What the task asks
A complete answer retypes each of the records below precisely and includes none of the pictures.

[[ Supplied data, beginning ]]

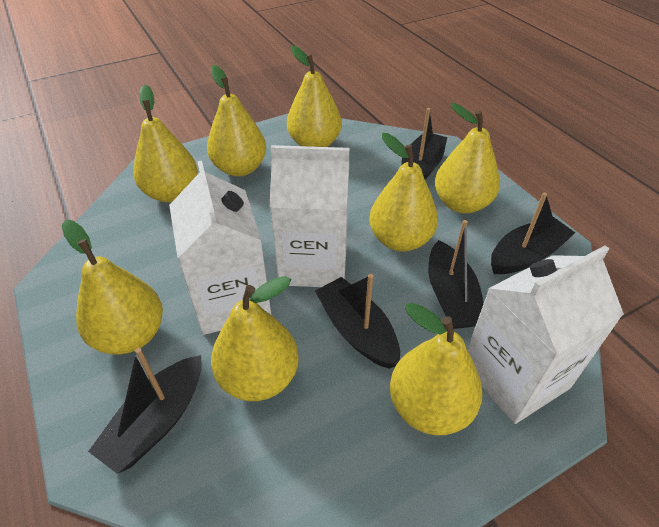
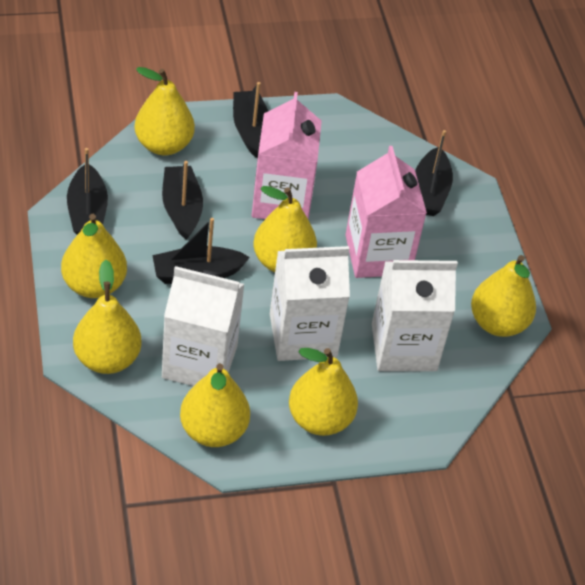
pink carton: 0 -> 2
yellow pear: 8 -> 7

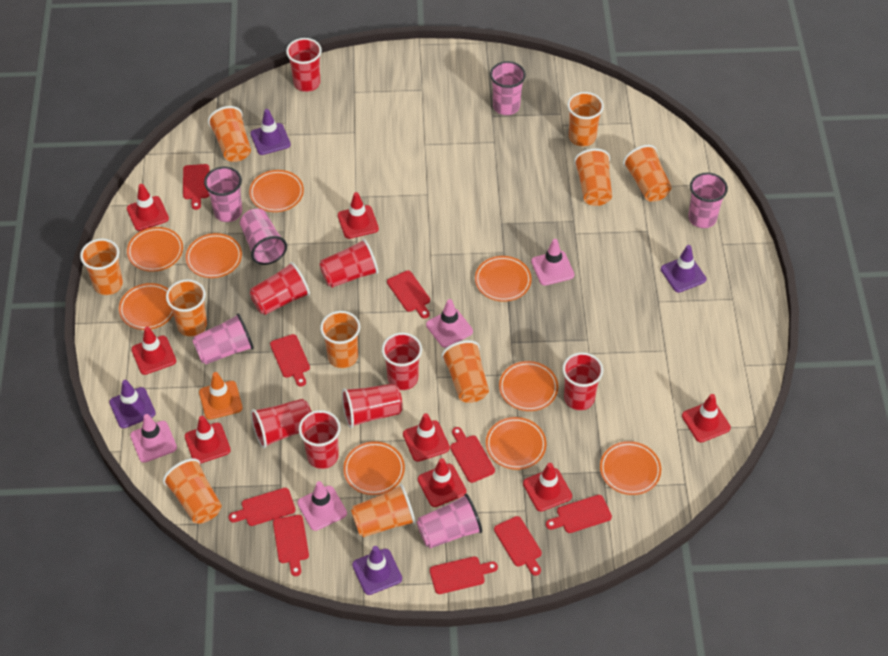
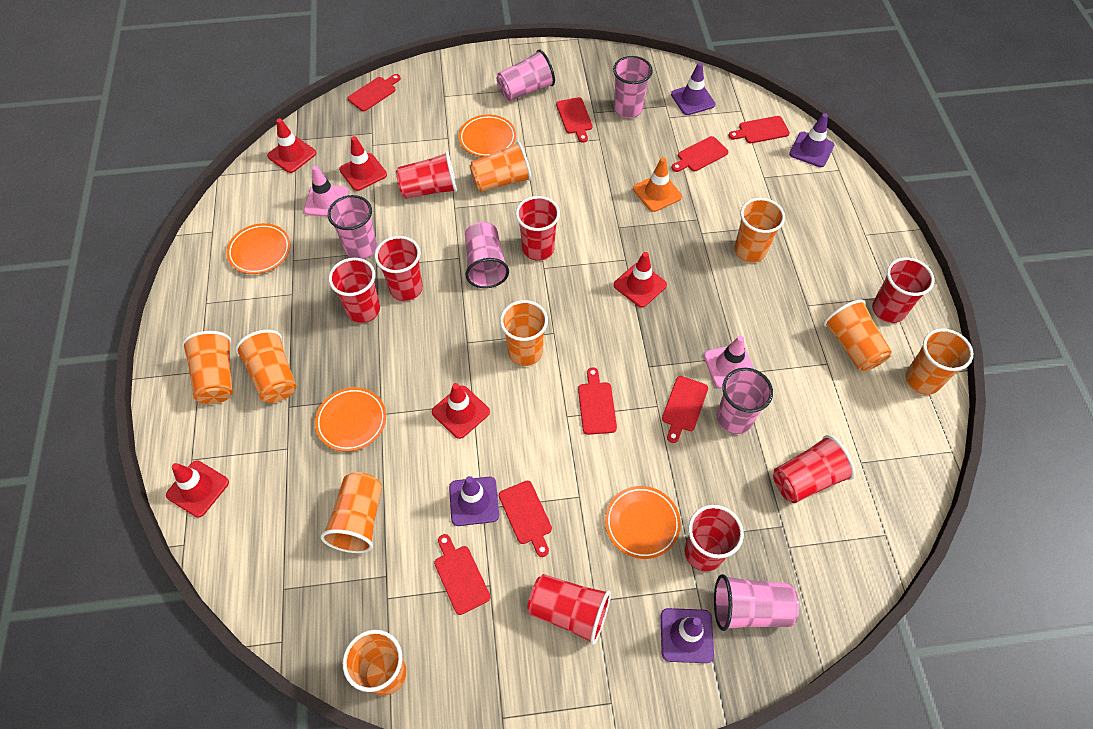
orange cup: 10 -> 9
orange plate: 9 -> 4
pink traffic cone: 4 -> 2
red cutting board: 9 -> 8
red traffic cone: 8 -> 5

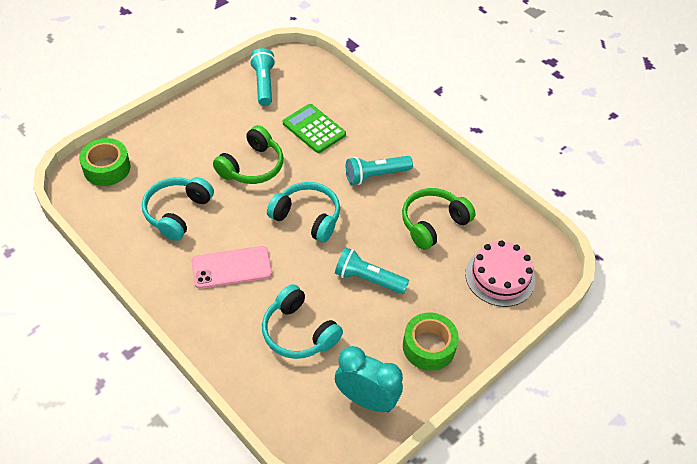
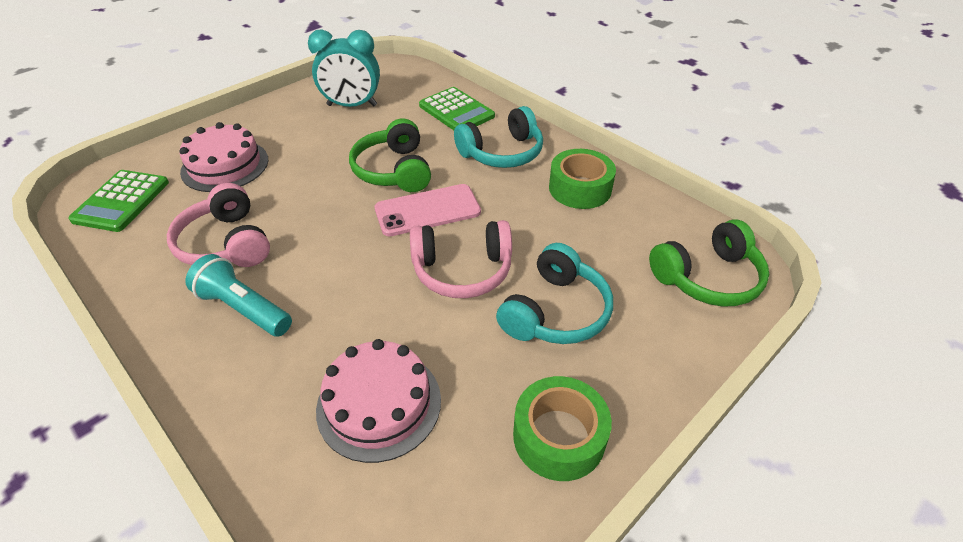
green calculator: 1 -> 2
pink cake: 1 -> 2
pink headphones: 0 -> 2
turquoise flashlight: 3 -> 1
turquoise headphones: 3 -> 2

[[ Supplied data, end ]]

Response
pink carton: 0 -> 2
yellow pear: 8 -> 7

orange cup: 10 -> 9
orange plate: 9 -> 4
pink traffic cone: 4 -> 2
red cutting board: 9 -> 8
red traffic cone: 8 -> 5

green calculator: 1 -> 2
pink cake: 1 -> 2
pink headphones: 0 -> 2
turquoise flashlight: 3 -> 1
turquoise headphones: 3 -> 2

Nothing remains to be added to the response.